THE TASK -
Line by line, output everything from the one that contains "U102 pin THR: none -> N10" through the end of the material below, exactly as written and with no pictures.

SOURCE INFORMATION -
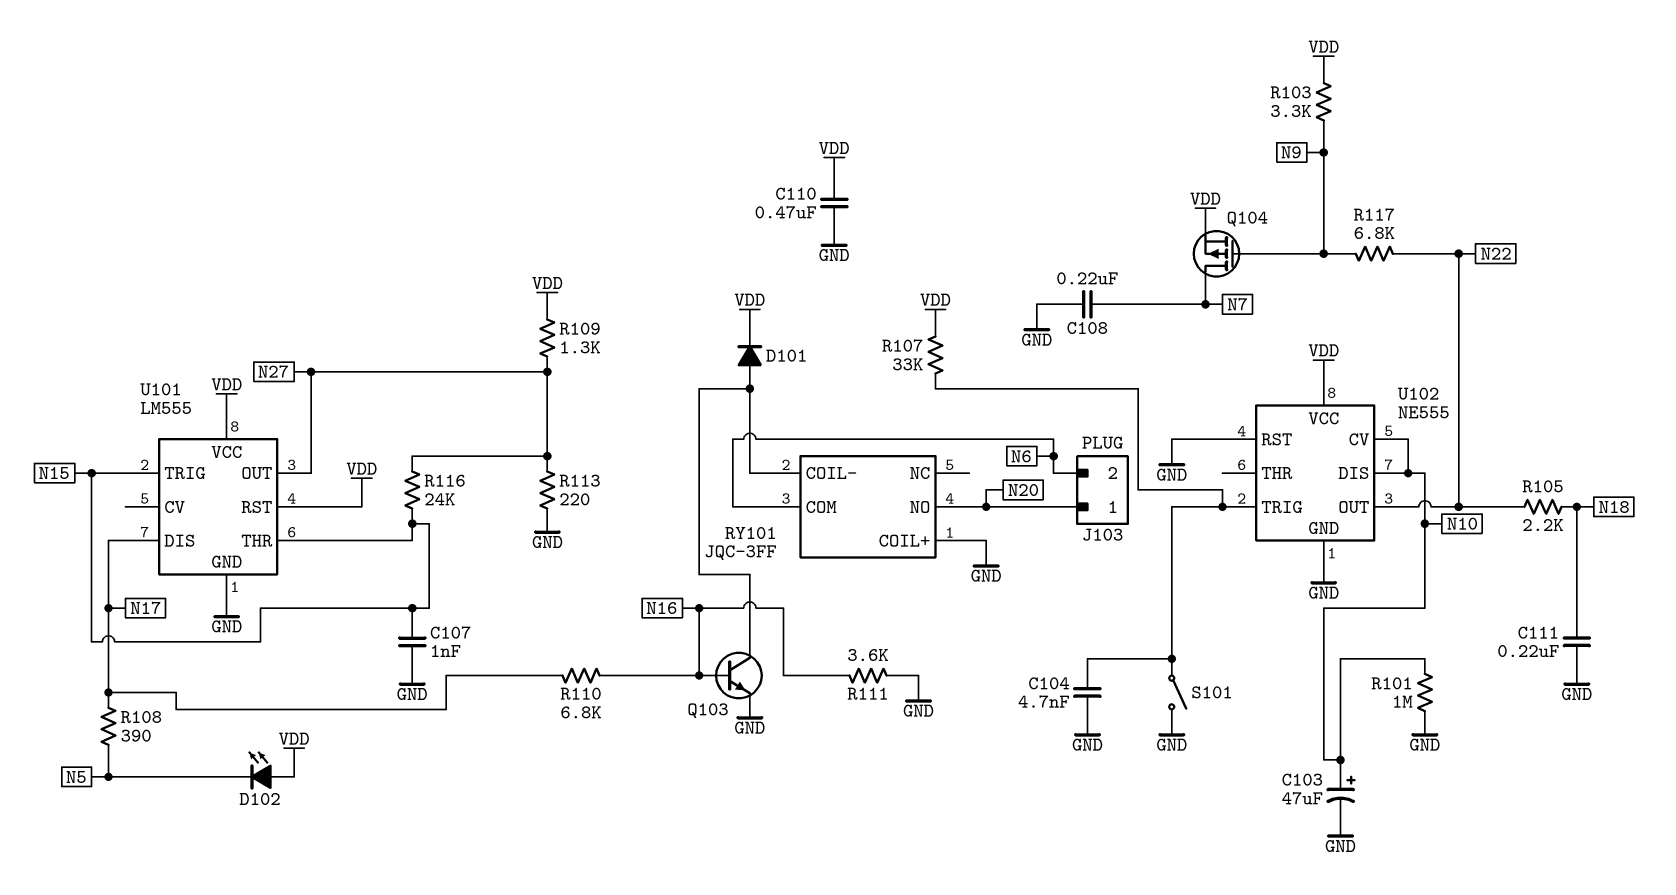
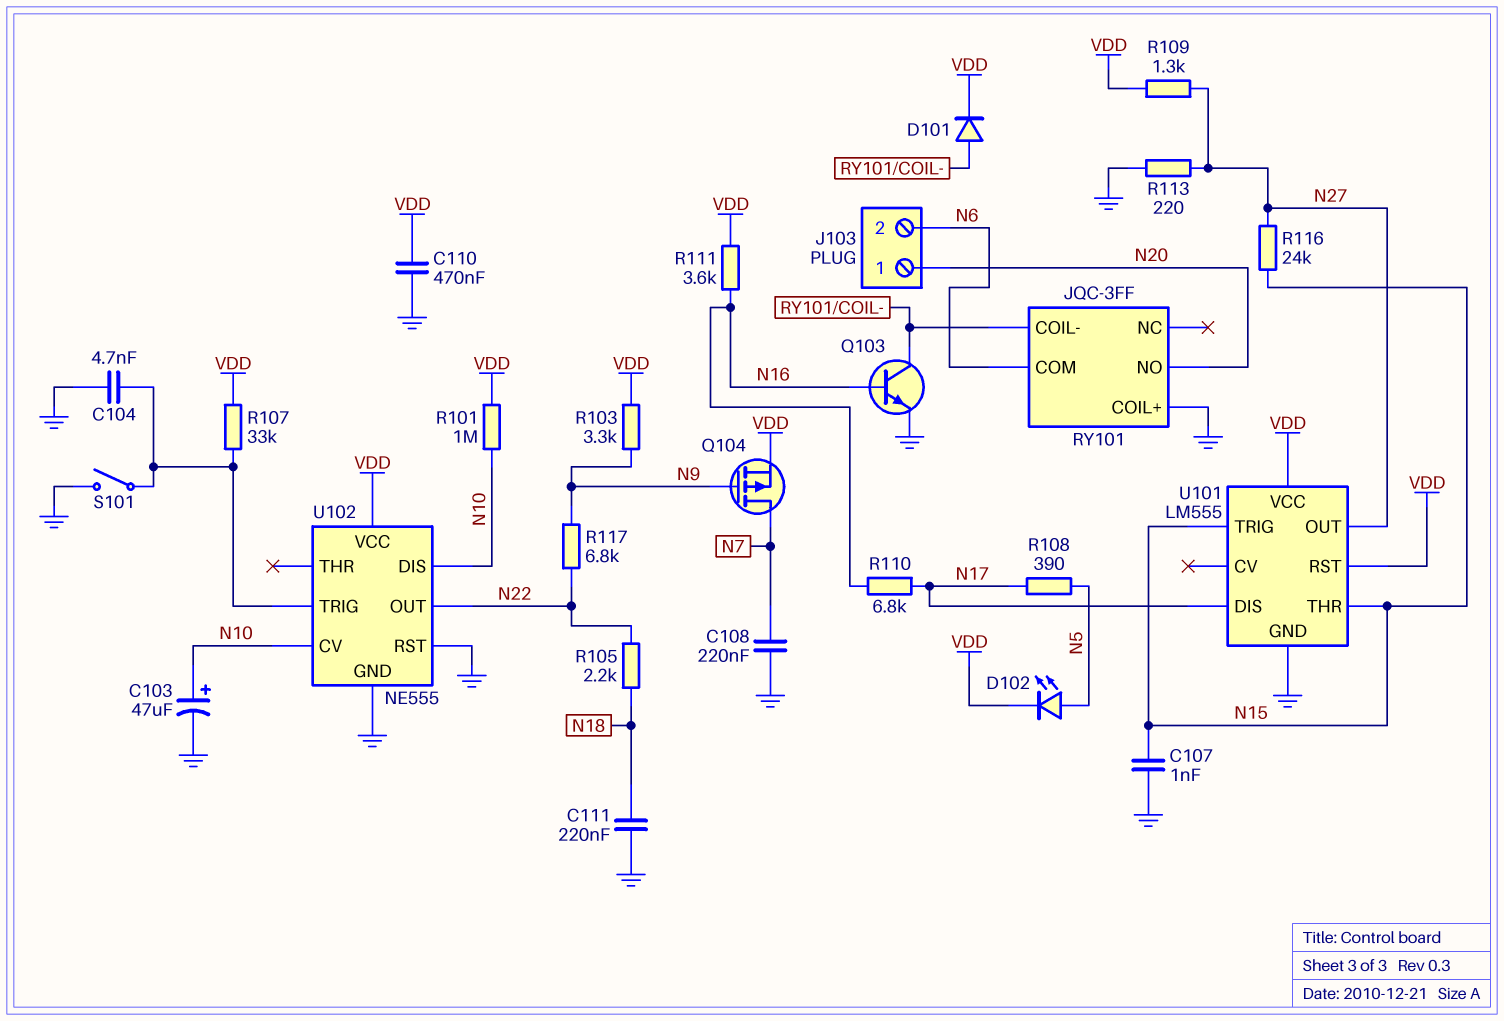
D102: LED (A VDD, K N5) -> LED (A N5, K VDD)
R101: 1M (GND, N10) -> 1M (N10, VDD)
R111: 3.6k (GND, N16) -> 3.6k (N16, VDD)

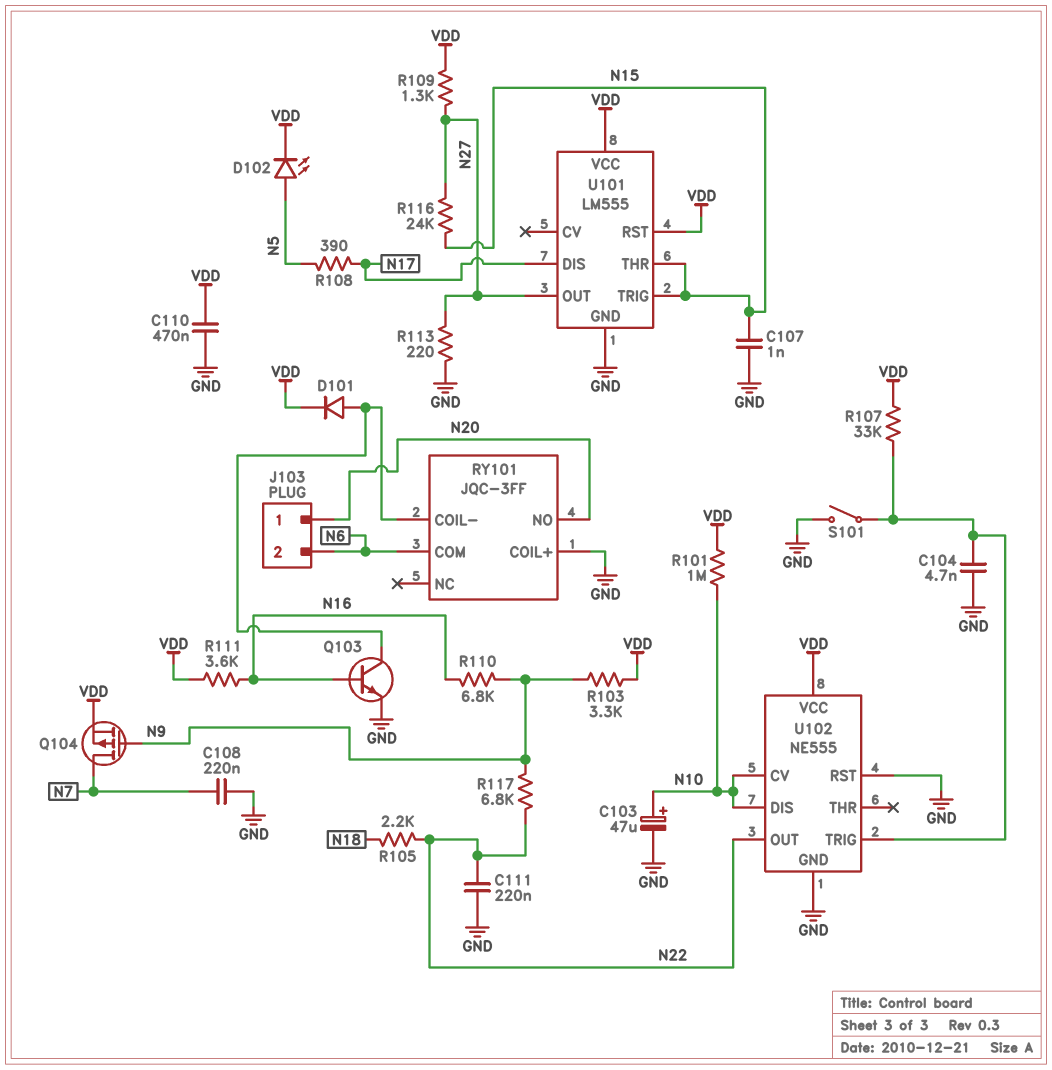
C111: 220nF (GND, N18) -> 220nF (GND, N22)
R110: 6.8k (N16, N17) -> 6.8k (N9, N16)

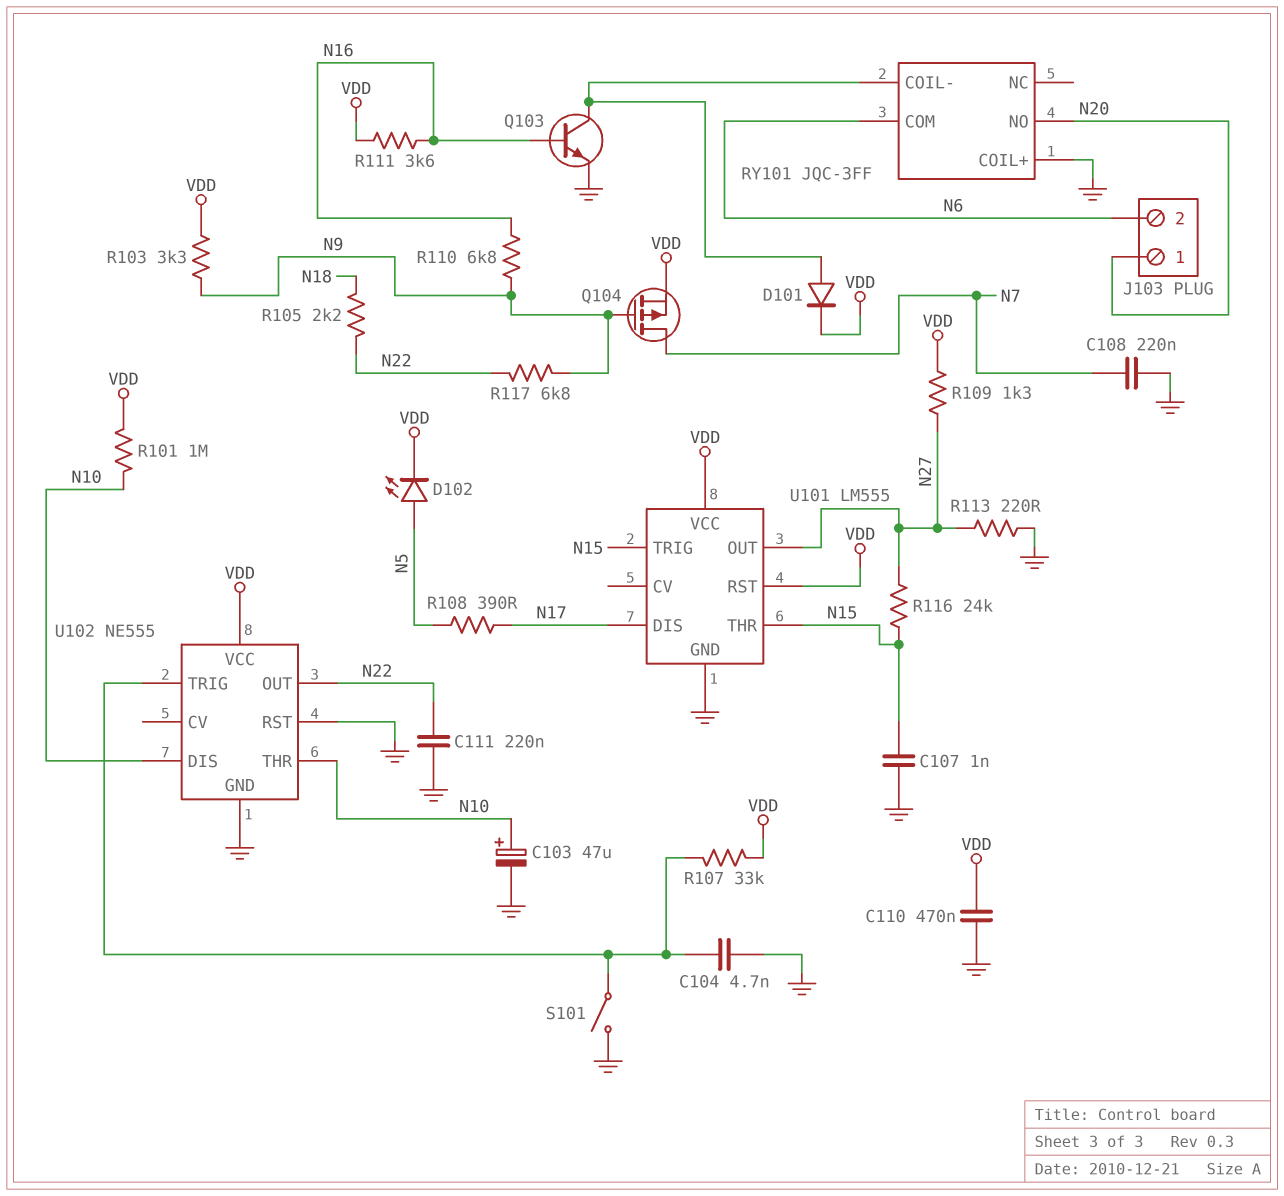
U102 pin CV: N10 -> none
U102 pin THR: none -> N10

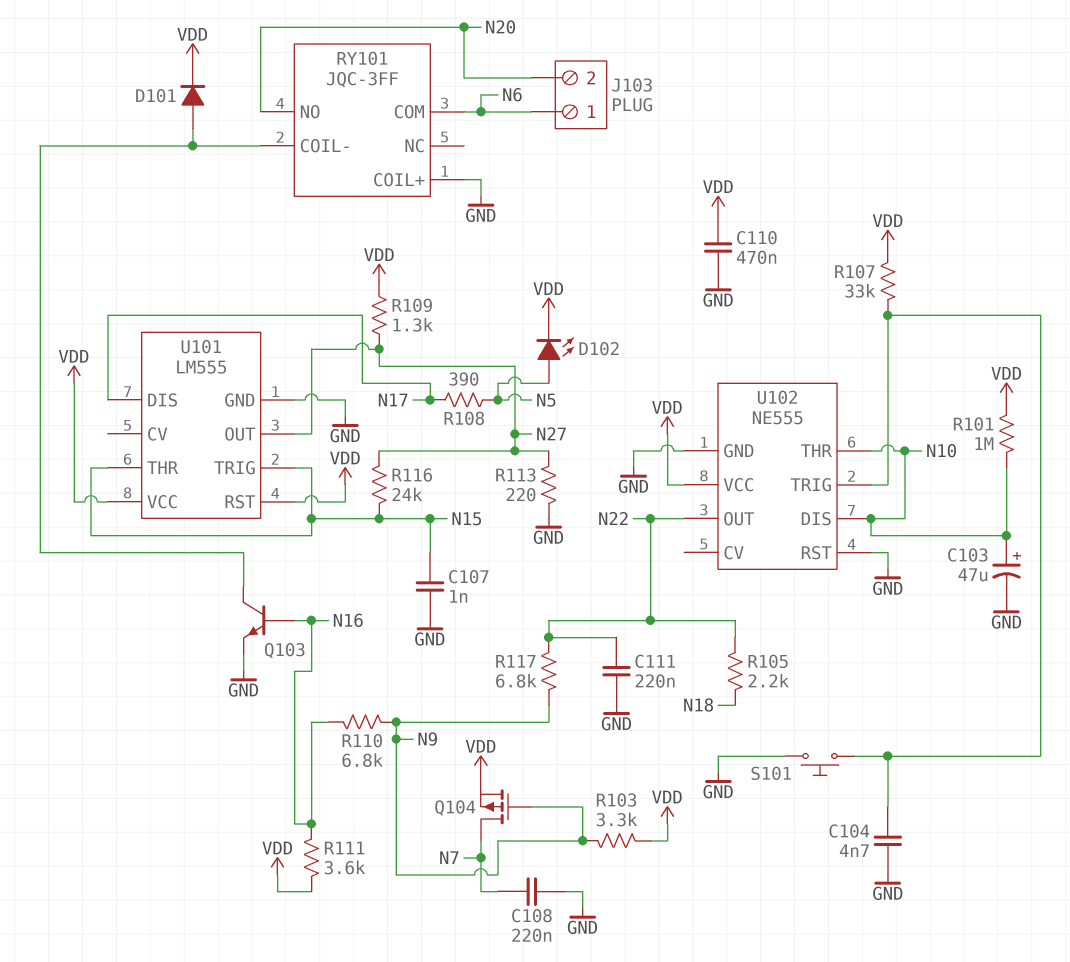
J103 pin 1: N20 -> N6
J103 pin 2: N6 -> N20
S101: switch (GND, U102/TRIG) -> button (GND, U102/TRIG)

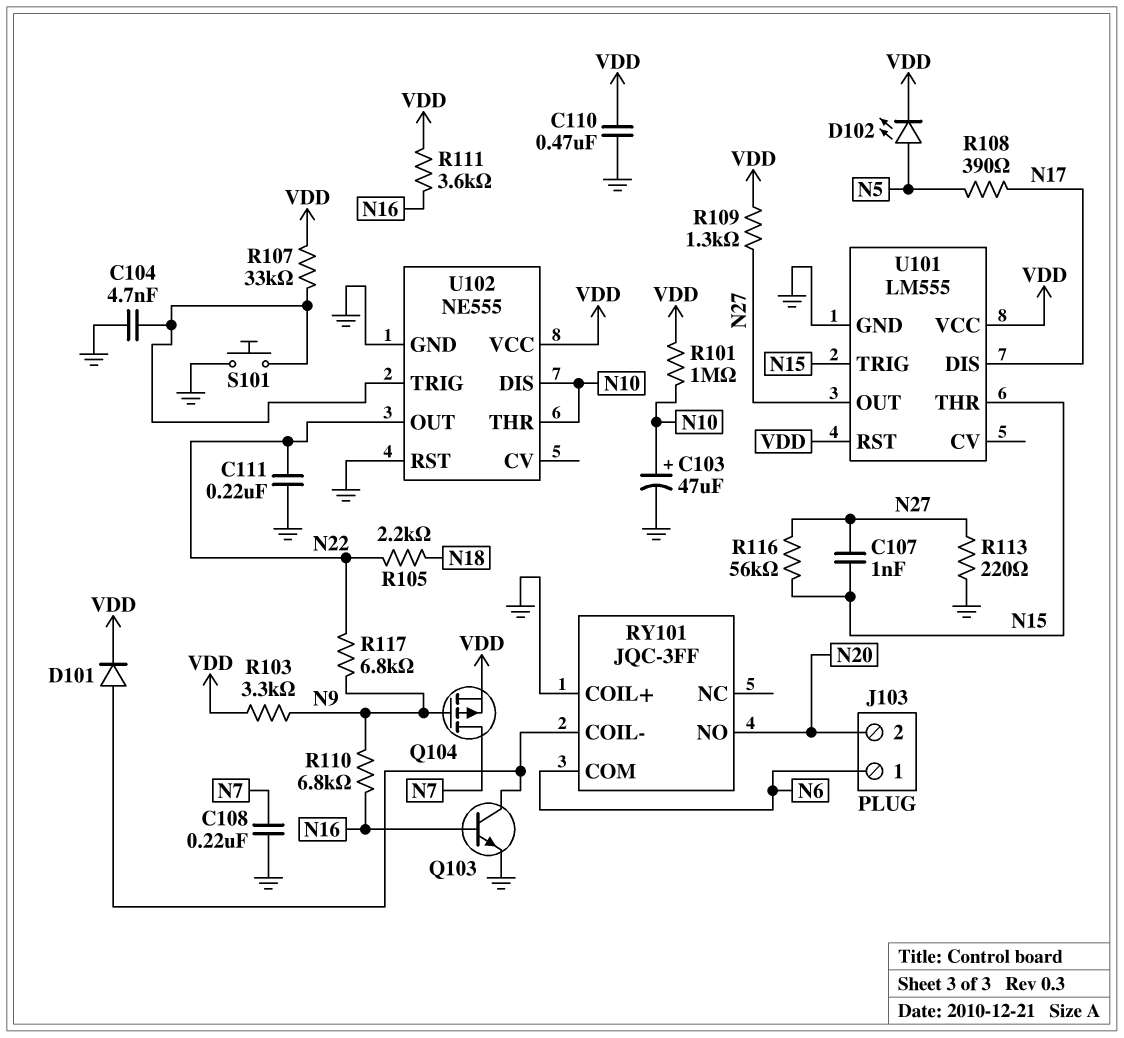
C107: 1nF (GND, N15) -> 1nF (N15, N27)
R116: 24k (N15, N27) -> 56k (N15, N27)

REPLY TO THE EXERCISE -
U102 pin THR: none -> N10

J103 pin 1: N20 -> N6
J103 pin 2: N6 -> N20
S101: switch (GND, U102/TRIG) -> button (GND, U102/TRIG)

C107: 1nF (GND, N15) -> 1nF (N15, N27)
R116: 24k (N15, N27) -> 56k (N15, N27)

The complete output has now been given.